ENTRIES SHOWN —

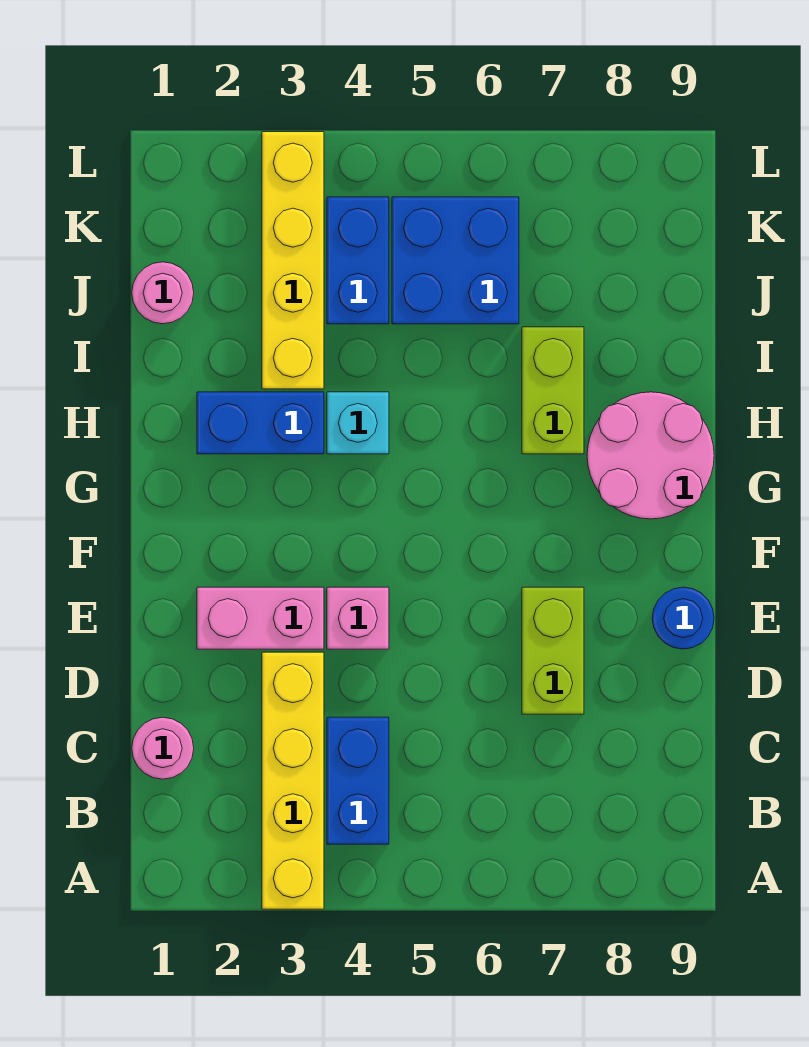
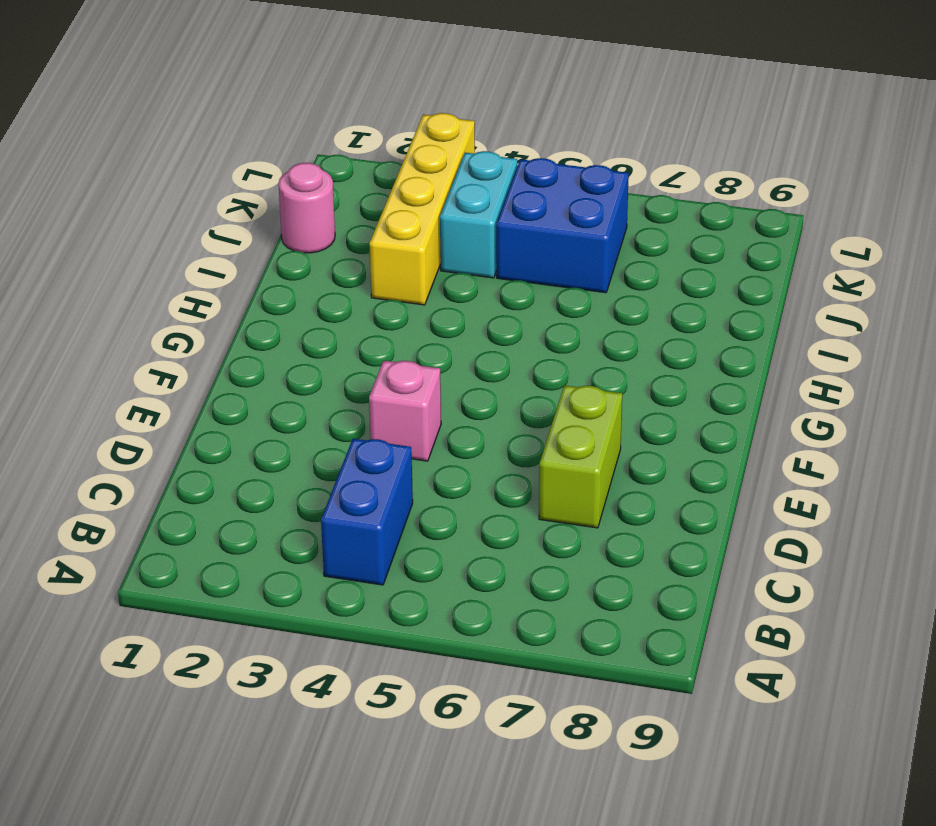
cyan 1x2 brick [440,151,517,278] -> blue 1x2 brick [327,197,389,324]
none -> yellow 1x4 brick [262,652,324,909]
none -> pink 1x1 round brick [132,717,194,779]
none -> pink 1x2 brick [197,587,324,649]

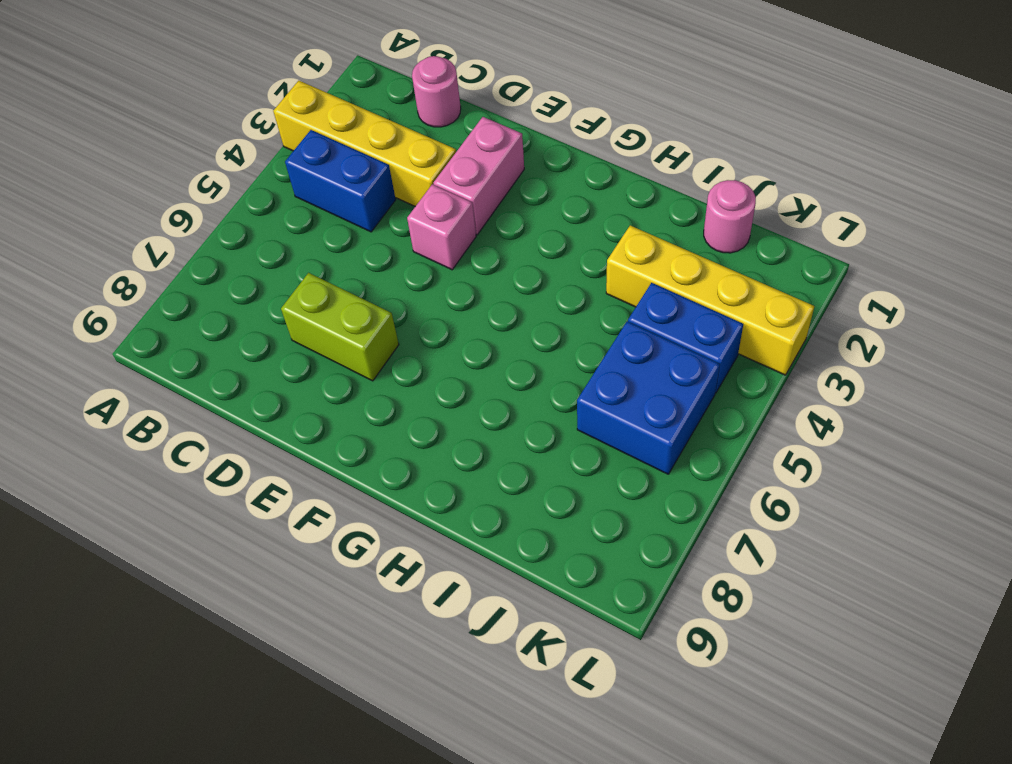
none -> blue 1x1 round brick [652,587,714,649]
none -> pink 2x2 round brick [587,392,714,519]
none -> blue 1x2 brick [197,392,324,454]

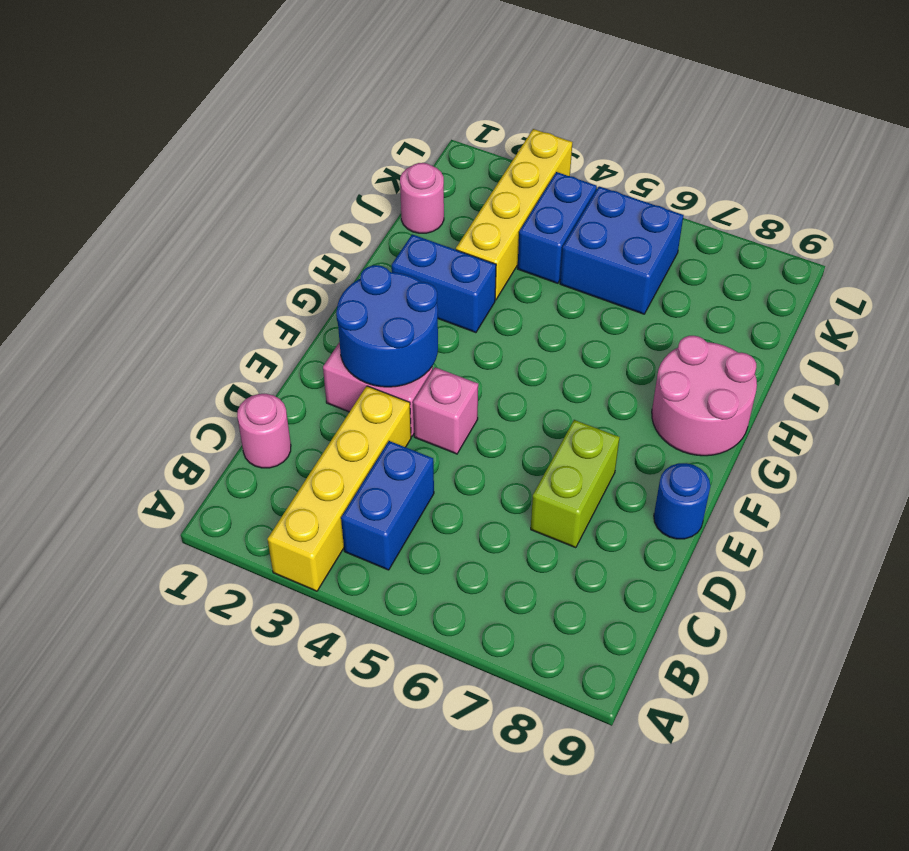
blue 2x2 round brick [336,265,438,387] -> none
none -> cyan 1x1 brick [327,392,389,454]
none -> lime 1x2 brick [522,327,584,454]

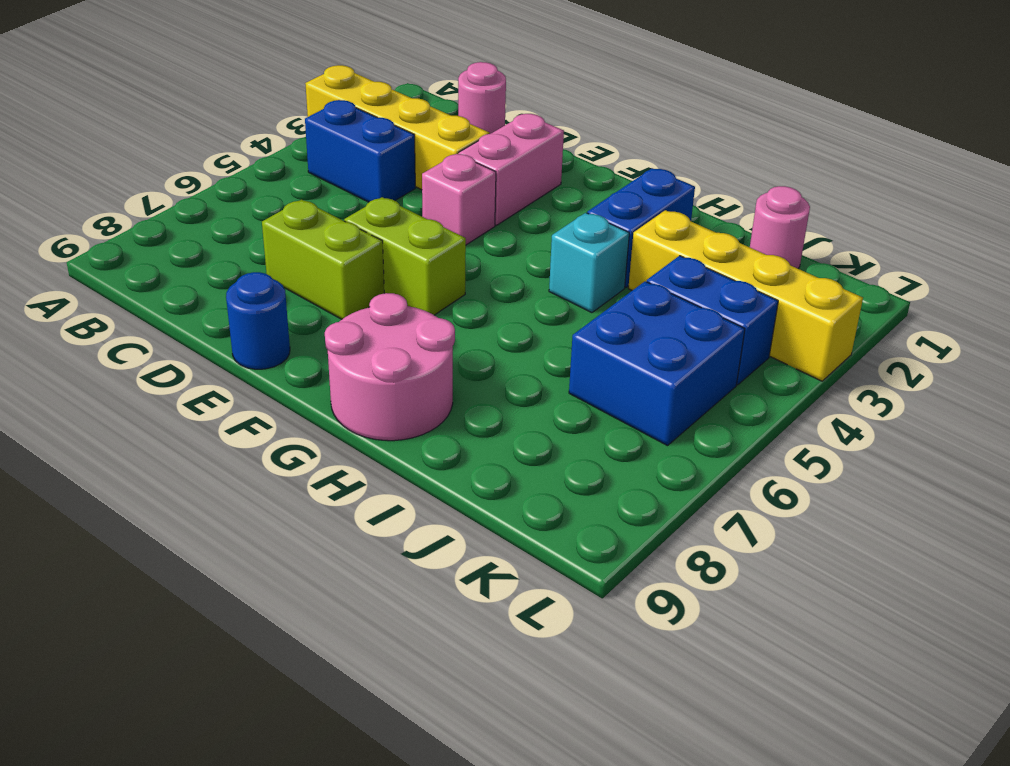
lime 1x2 brick [344,197,466,315] -> lime 1x2 brick moved to [522,327,584,454]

WHAT IS EXPECTED —
Reproduce the material above verbatim; omit every picture.

YOUR RESPONSE —
cyan 1x2 brick [440,151,517,278] -> blue 1x2 brick [327,197,389,324]
none -> yellow 1x4 brick [262,652,324,909]
none -> pink 1x1 round brick [132,717,194,779]
none -> pink 1x2 brick [197,587,324,649]

none -> blue 1x1 round brick [652,587,714,649]
none -> pink 2x2 round brick [587,392,714,519]
none -> blue 1x2 brick [197,392,324,454]

blue 2x2 round brick [336,265,438,387] -> none
none -> cyan 1x1 brick [327,392,389,454]
none -> lime 1x2 brick [522,327,584,454]

lime 1x2 brick [344,197,466,315] -> lime 1x2 brick moved to [522,327,584,454]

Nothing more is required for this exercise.